Aim of the task: Please print exactly the lines from the line containing "The second view gained the bowling" through the end of the data, no more, and keep pictures out of the copy.
++++ Data for review
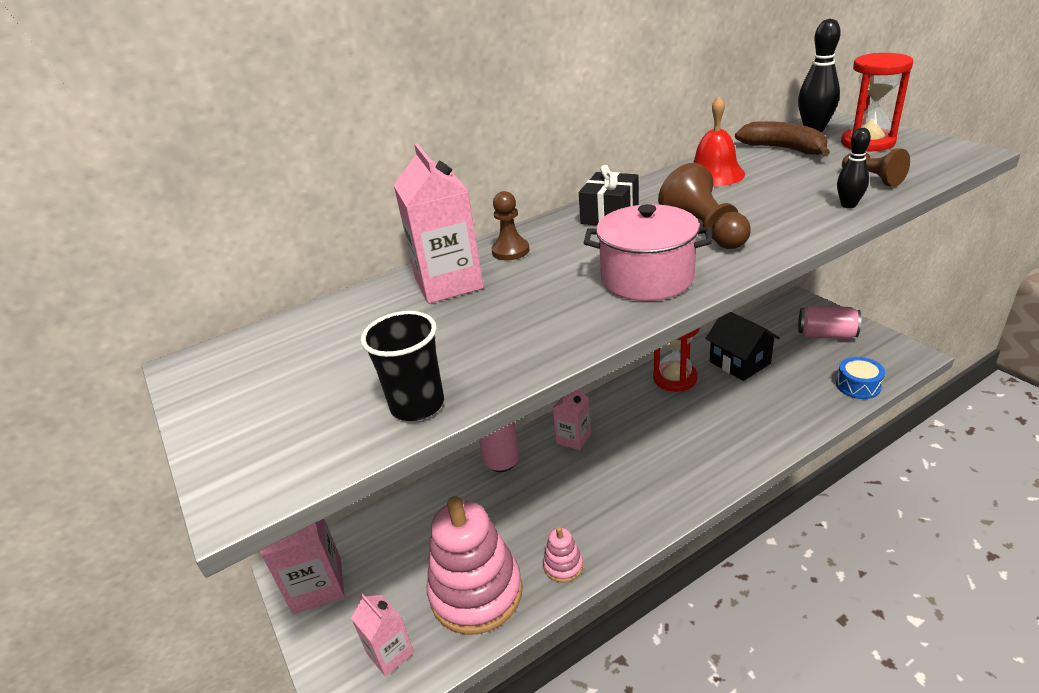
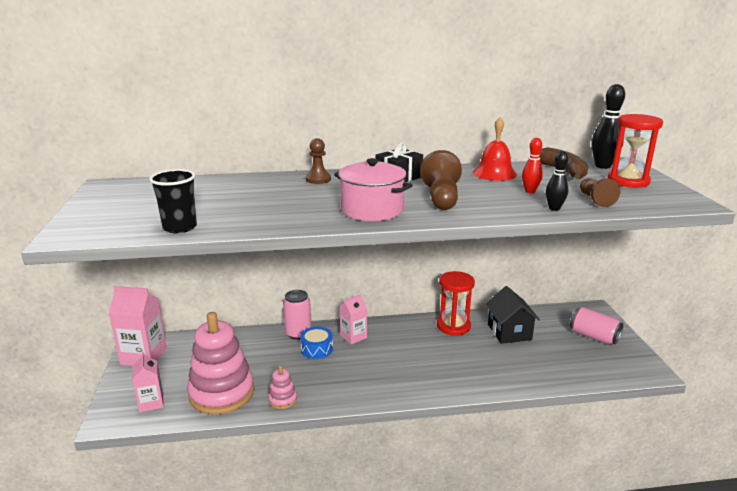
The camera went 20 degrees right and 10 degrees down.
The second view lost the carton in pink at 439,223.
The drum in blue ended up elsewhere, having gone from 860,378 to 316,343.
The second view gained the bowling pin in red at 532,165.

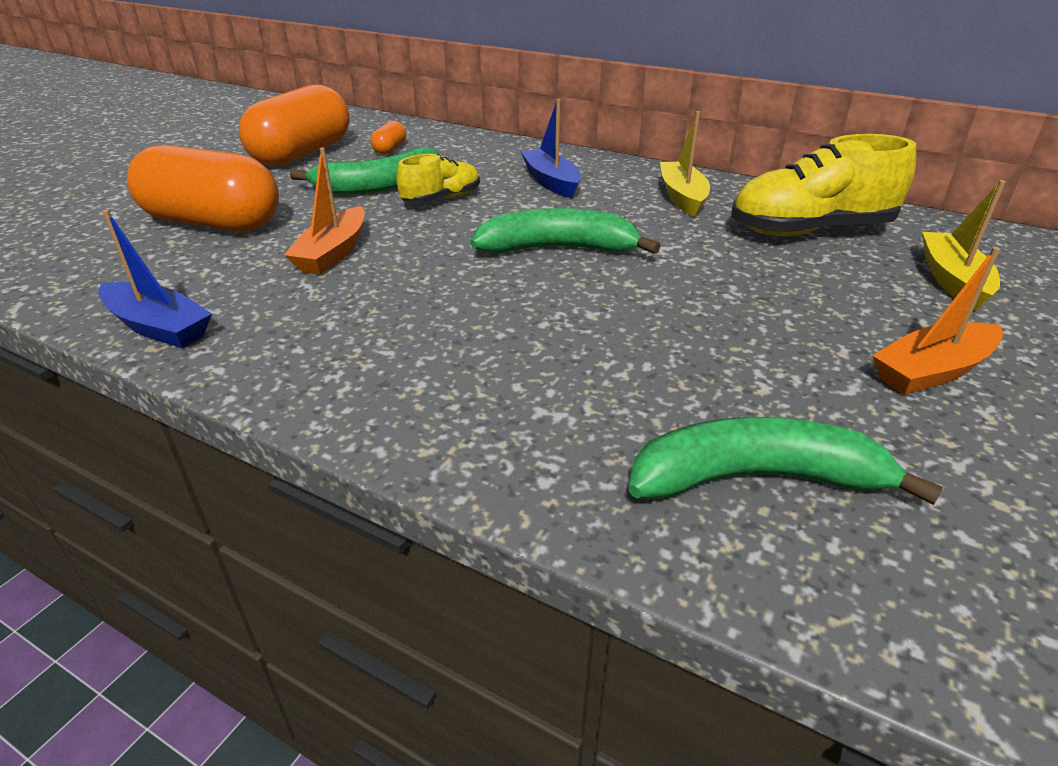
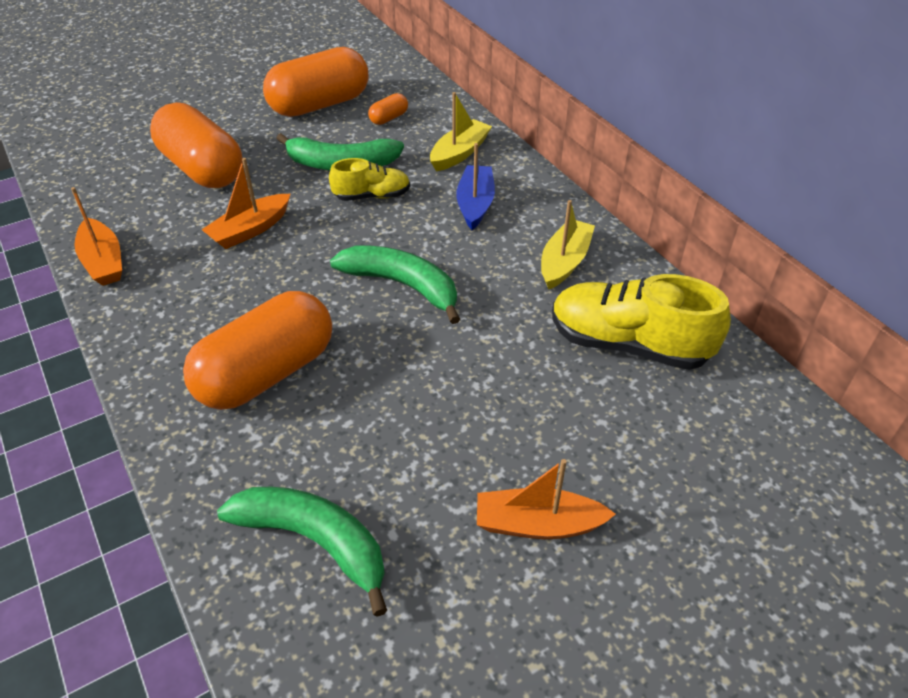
The camera went 30 degrees right and 10 degrees up.
What was the boat in blue at 155,279 turned into the boat in orange at 96,236.
The boat in yellow ended up elsewhere, having gone from 964,245 to 461,131.
The second view gained the capsule in orange at 257,350.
++++++++
Exercise response:
The second view gained the bowling pin in red at 532,165.

The camera went 30 degrees right and 10 degrees up.
What was the boat in blue at 155,279 turned into the boat in orange at 96,236.
The boat in yellow ended up elsewhere, having gone from 964,245 to 461,131.
The second view gained the capsule in orange at 257,350.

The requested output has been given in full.